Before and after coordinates

-.-.-

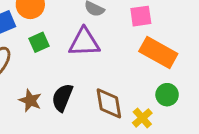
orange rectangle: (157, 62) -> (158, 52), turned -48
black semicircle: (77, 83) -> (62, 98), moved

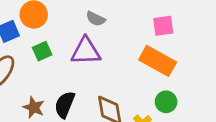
pink square: (141, 16) -> (163, 26), moved

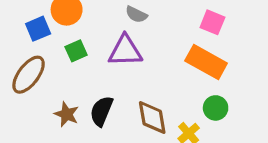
pink square: (163, 26) -> (212, 22), turned 30

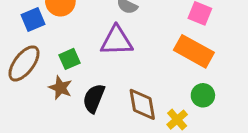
green square: (76, 51) -> (69, 59), moved
brown star: (67, 114) -> (60, 88), moved

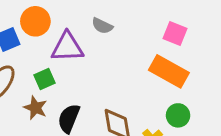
purple triangle: (116, 41) -> (67, 47), moved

-.-.-

§ DESCRIPTION OF THE TASK
All that should appear in the response is the run of lines from the one with "green square: (76, 51) -> (69, 59), moved" through the final line of the records, restated exactly, with pictures omitted.

§ YOUR RESPONSE
green square: (76, 51) -> (69, 59), moved
brown star: (67, 114) -> (60, 88), moved

purple triangle: (116, 41) -> (67, 47), moved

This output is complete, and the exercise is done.